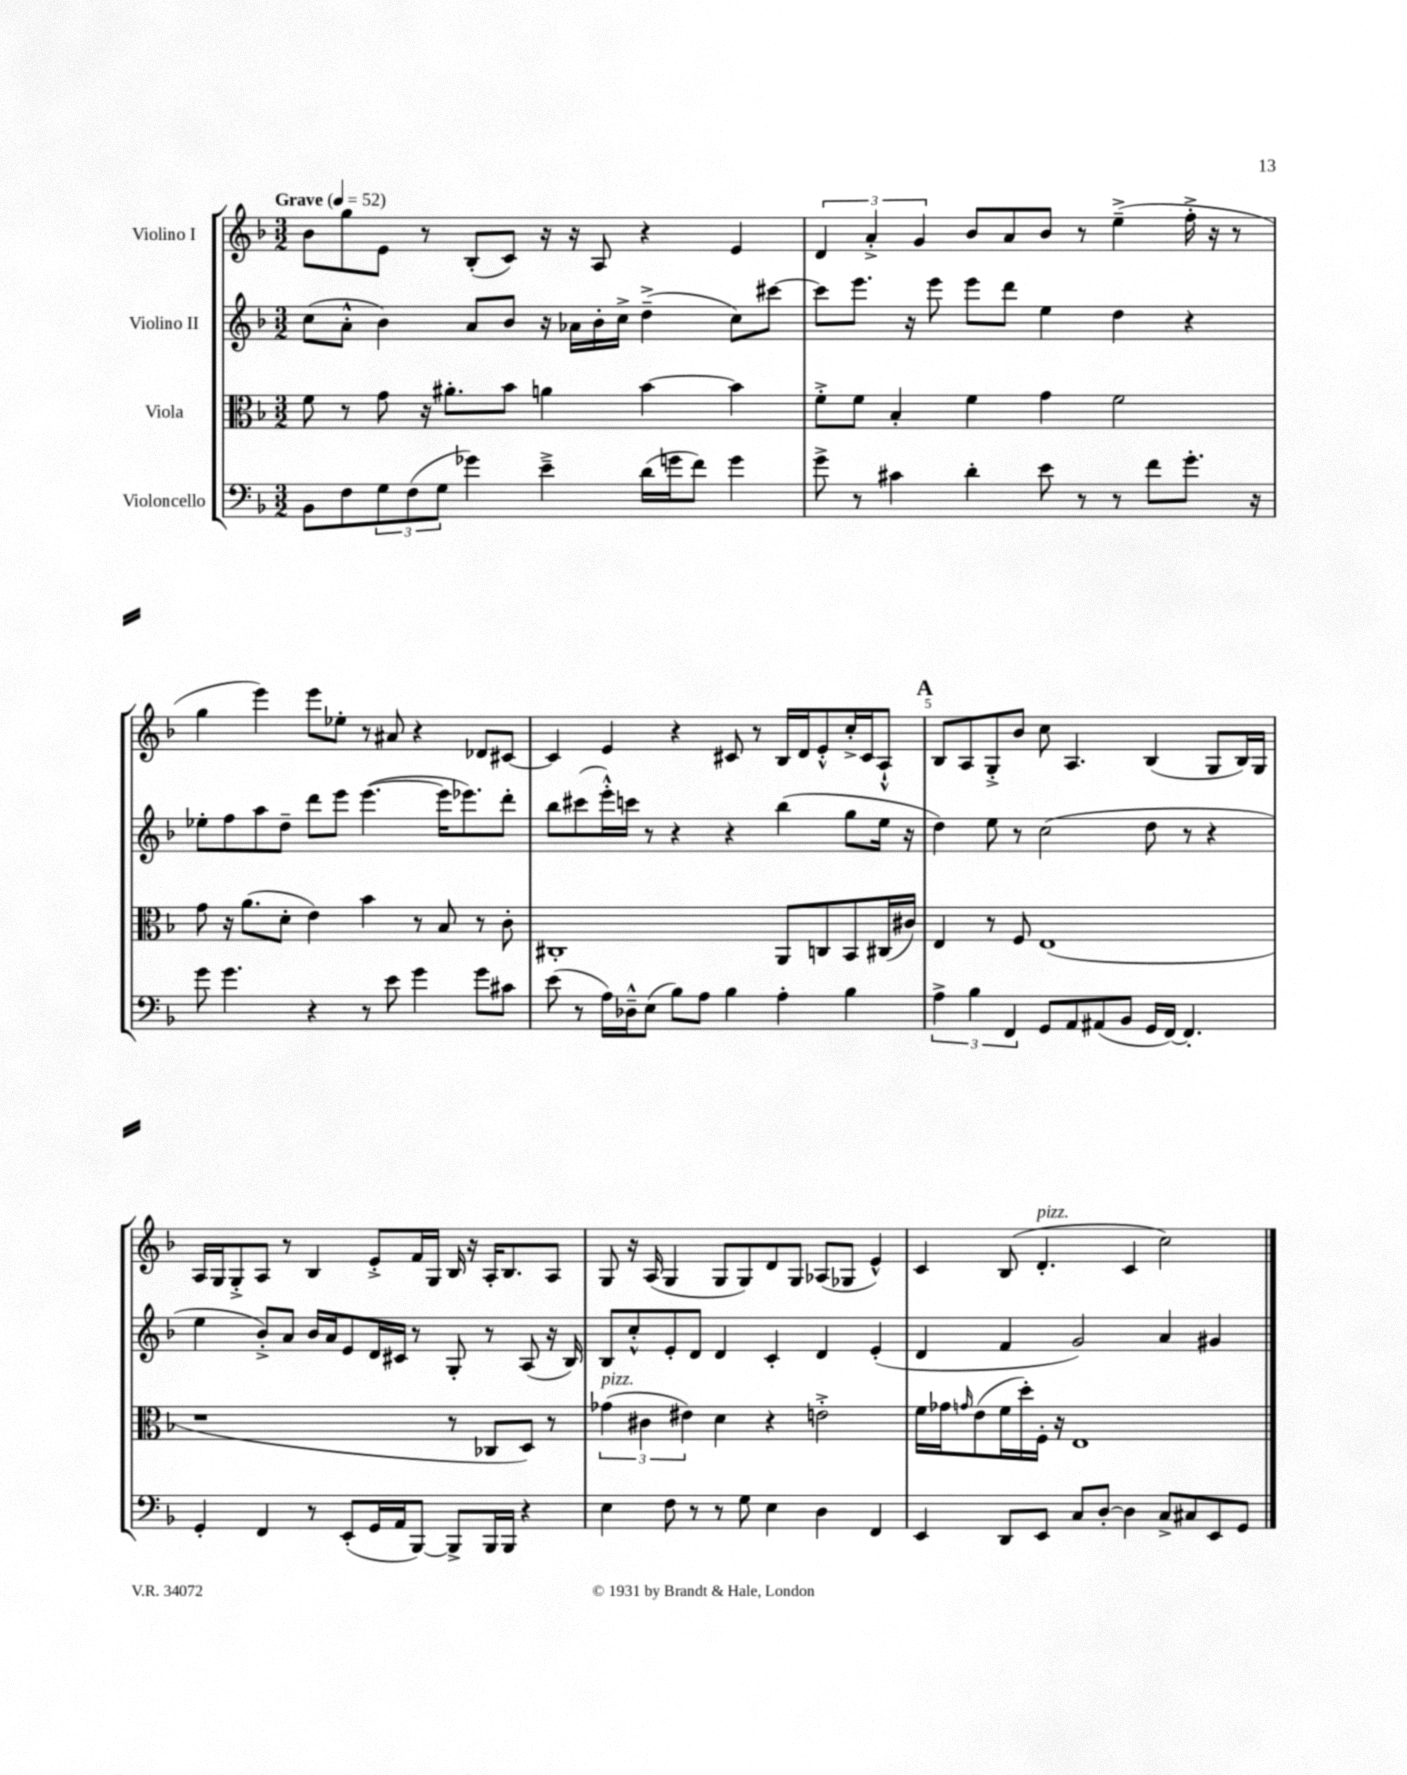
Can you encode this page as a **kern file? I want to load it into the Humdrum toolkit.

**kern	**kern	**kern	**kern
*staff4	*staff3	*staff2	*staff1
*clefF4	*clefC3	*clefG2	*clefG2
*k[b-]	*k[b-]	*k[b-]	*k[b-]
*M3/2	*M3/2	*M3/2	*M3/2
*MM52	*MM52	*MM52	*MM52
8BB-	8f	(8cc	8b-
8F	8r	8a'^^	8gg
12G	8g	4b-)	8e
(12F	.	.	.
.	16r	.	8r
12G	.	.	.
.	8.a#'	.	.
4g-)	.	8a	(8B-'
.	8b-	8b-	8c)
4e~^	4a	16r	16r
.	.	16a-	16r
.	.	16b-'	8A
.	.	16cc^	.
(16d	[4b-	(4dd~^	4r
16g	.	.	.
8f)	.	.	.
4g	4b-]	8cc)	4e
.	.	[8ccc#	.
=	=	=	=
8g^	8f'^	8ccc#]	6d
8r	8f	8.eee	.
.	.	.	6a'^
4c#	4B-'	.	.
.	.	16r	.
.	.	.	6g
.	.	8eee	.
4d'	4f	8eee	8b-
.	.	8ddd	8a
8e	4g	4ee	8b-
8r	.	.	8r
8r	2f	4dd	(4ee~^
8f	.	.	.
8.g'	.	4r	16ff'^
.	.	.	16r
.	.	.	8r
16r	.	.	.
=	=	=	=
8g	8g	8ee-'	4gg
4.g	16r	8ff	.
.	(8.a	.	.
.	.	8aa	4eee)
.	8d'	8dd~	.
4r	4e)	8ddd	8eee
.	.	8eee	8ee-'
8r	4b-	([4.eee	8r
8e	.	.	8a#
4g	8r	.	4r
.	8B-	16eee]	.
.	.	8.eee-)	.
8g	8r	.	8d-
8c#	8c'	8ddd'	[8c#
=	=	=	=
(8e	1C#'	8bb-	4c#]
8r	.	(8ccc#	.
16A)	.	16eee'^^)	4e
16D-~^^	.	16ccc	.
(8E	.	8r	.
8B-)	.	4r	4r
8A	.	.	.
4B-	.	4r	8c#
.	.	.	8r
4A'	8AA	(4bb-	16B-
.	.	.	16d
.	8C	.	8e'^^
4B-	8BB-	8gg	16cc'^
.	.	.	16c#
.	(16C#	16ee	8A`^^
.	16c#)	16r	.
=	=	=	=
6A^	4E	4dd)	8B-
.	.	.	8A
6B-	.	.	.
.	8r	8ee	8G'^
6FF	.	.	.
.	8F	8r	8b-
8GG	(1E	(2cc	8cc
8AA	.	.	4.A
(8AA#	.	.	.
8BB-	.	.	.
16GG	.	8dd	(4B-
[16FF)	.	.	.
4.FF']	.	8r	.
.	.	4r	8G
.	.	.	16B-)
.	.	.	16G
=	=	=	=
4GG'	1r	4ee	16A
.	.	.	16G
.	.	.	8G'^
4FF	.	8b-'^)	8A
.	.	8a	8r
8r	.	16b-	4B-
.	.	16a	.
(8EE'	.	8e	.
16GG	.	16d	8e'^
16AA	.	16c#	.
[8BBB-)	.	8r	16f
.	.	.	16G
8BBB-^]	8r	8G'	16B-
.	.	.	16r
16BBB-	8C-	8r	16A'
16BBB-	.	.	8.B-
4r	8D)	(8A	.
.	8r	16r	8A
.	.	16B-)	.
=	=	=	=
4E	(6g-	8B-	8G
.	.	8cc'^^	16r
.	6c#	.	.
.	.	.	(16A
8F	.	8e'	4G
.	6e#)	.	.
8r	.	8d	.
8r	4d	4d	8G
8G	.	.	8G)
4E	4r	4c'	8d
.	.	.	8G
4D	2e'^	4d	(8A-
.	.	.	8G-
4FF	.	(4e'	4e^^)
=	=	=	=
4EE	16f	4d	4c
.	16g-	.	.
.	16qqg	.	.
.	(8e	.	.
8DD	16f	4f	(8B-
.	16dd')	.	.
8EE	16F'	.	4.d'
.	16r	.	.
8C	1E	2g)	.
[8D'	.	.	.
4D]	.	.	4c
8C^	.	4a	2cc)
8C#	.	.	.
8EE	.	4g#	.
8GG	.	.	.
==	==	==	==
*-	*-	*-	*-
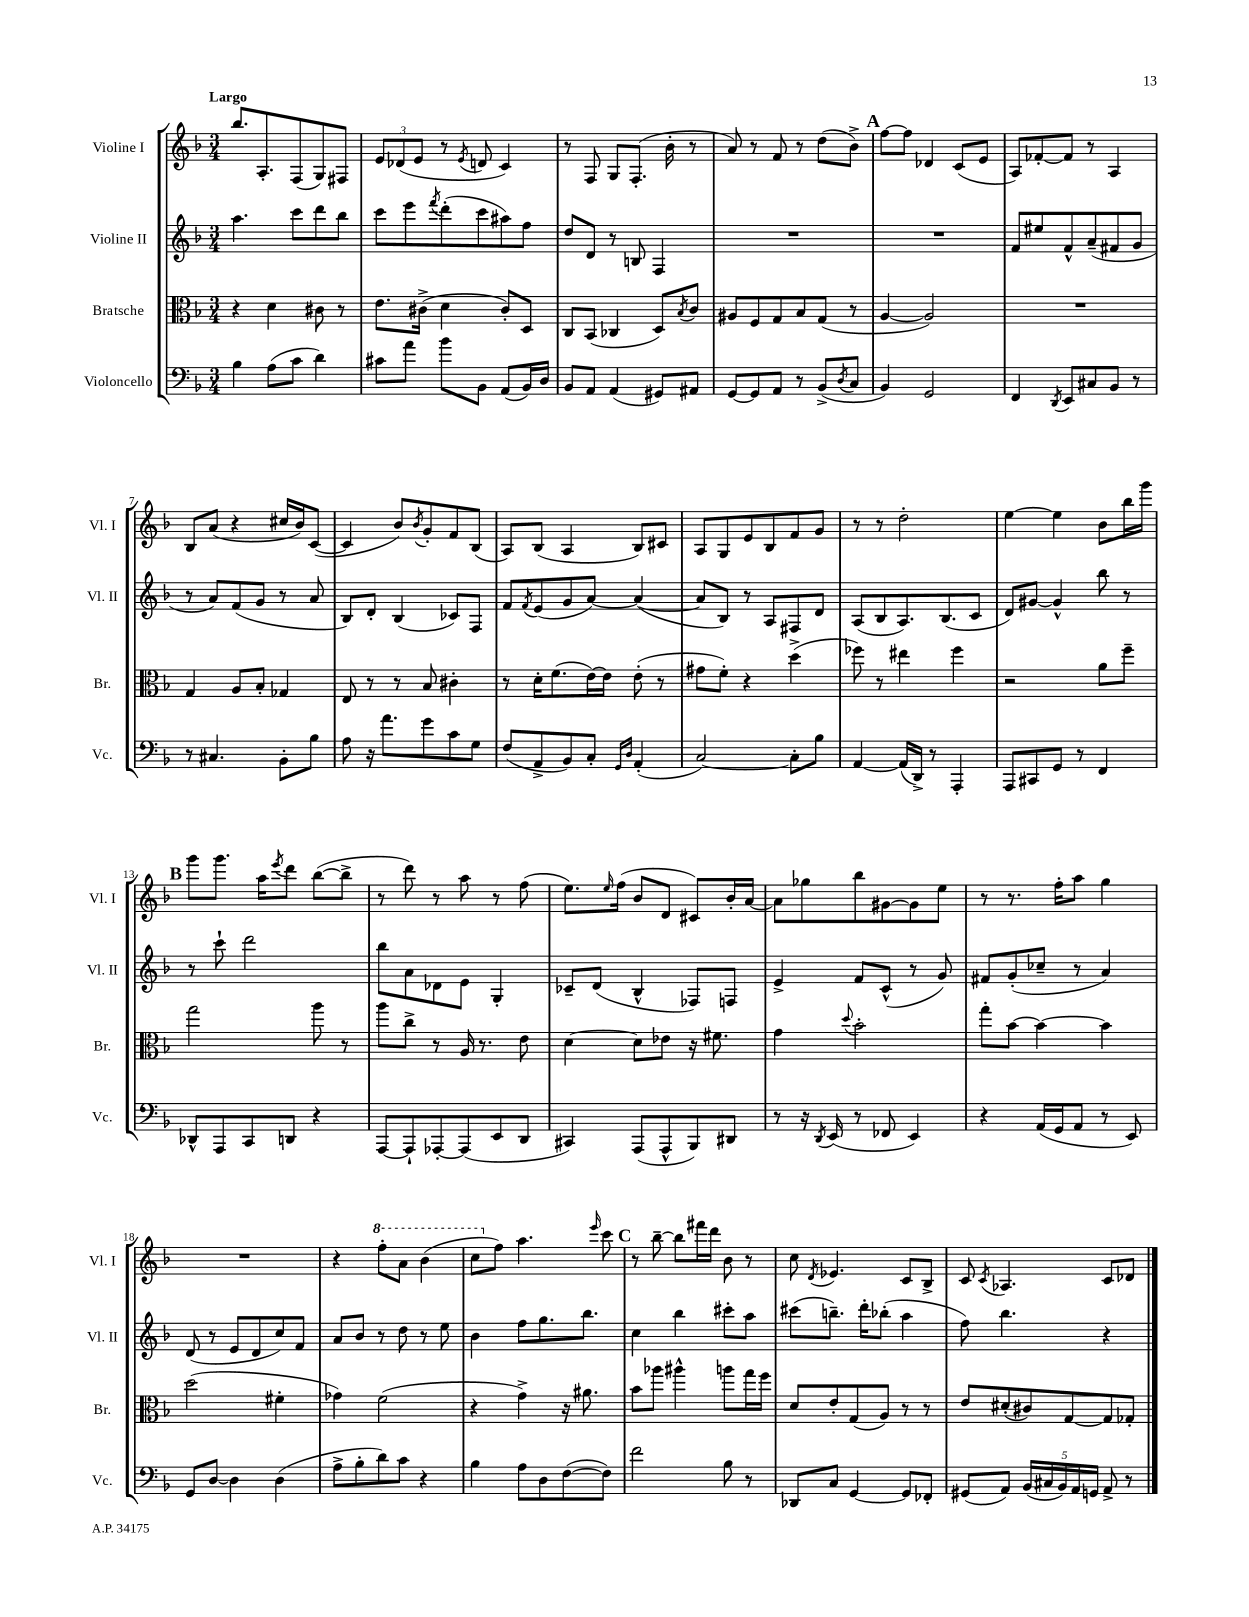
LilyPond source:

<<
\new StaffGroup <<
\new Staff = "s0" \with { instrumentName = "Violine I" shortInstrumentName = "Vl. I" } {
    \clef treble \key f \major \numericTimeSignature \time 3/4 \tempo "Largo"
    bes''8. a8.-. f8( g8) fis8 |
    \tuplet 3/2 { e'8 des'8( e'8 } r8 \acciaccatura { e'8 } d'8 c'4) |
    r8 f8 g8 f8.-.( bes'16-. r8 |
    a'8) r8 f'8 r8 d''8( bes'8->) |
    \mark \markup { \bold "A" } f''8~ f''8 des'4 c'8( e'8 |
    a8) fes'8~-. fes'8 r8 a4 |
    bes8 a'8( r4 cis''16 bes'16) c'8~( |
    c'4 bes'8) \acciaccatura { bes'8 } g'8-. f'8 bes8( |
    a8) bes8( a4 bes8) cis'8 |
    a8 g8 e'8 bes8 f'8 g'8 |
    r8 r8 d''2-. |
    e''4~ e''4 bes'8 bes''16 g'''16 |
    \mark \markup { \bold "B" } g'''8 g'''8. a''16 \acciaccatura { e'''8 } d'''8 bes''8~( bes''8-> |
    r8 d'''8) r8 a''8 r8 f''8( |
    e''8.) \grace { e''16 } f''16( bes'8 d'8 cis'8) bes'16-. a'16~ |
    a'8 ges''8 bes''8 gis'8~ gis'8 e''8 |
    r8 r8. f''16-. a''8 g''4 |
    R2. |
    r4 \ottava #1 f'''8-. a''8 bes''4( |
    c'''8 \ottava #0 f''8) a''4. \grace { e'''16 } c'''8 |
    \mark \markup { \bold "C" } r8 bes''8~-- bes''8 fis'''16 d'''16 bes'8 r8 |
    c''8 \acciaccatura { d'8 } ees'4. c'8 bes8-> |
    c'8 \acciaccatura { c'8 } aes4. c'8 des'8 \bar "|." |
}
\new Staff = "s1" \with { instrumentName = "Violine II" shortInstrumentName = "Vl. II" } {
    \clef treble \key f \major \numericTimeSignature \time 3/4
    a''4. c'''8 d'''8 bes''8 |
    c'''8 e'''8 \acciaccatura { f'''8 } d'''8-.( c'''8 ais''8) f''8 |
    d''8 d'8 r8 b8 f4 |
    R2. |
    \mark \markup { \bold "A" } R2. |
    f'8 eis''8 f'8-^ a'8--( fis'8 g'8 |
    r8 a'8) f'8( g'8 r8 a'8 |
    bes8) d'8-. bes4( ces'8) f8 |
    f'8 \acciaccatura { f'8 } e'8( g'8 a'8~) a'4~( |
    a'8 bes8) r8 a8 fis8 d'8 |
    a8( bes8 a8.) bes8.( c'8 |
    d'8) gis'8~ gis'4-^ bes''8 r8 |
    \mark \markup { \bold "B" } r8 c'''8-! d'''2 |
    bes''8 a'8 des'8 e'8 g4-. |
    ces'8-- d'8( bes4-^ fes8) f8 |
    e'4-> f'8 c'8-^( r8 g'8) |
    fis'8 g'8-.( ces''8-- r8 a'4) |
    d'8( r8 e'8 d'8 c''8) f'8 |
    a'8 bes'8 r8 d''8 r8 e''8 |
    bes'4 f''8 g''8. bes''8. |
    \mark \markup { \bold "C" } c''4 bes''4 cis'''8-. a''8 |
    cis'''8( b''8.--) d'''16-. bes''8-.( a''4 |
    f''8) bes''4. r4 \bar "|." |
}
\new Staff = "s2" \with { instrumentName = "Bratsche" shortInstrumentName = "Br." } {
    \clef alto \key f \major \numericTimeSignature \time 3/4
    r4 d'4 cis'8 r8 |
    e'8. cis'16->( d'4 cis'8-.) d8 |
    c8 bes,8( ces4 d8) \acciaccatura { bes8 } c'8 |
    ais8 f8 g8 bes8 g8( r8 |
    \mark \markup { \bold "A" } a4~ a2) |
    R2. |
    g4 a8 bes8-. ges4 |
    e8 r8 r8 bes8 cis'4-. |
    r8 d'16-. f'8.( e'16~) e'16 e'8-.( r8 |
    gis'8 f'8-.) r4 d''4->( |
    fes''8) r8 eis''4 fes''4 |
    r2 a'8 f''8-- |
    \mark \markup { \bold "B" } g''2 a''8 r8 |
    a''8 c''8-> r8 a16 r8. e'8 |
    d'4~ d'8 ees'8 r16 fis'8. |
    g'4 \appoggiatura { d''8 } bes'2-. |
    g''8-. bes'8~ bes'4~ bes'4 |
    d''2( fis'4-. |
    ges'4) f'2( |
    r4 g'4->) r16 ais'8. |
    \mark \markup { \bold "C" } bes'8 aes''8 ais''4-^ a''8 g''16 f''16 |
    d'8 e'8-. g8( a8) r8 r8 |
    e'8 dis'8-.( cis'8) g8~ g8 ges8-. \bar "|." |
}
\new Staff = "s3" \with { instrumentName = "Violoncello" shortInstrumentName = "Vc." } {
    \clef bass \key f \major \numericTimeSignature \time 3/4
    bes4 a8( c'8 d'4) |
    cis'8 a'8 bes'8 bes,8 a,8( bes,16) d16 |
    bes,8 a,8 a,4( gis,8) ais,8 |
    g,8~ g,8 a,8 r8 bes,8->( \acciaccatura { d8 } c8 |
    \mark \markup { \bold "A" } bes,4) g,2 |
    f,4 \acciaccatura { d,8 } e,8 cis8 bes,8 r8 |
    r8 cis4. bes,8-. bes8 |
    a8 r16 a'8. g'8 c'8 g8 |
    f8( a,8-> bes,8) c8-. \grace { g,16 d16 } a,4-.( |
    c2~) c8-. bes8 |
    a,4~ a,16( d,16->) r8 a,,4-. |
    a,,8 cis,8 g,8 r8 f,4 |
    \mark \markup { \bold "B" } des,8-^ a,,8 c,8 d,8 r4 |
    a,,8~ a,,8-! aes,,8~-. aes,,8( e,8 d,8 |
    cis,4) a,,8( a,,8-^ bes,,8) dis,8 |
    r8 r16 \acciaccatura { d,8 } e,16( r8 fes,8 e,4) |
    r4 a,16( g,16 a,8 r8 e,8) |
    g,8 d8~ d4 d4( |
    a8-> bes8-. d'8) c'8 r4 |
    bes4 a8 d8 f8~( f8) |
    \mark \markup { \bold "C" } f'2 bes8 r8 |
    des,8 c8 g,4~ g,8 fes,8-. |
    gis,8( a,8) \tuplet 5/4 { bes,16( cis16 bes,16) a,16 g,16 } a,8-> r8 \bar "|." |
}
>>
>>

* _Problem details_
Find each line in the listing above that contains the word "treble", and copy those lines out in full.

* _Written reply_
    \clef treble \key f \major \numericTimeSignature \time 3/4 \tempo "Largo"
    \clef treble \key f \major \numericTimeSignature \time 3/4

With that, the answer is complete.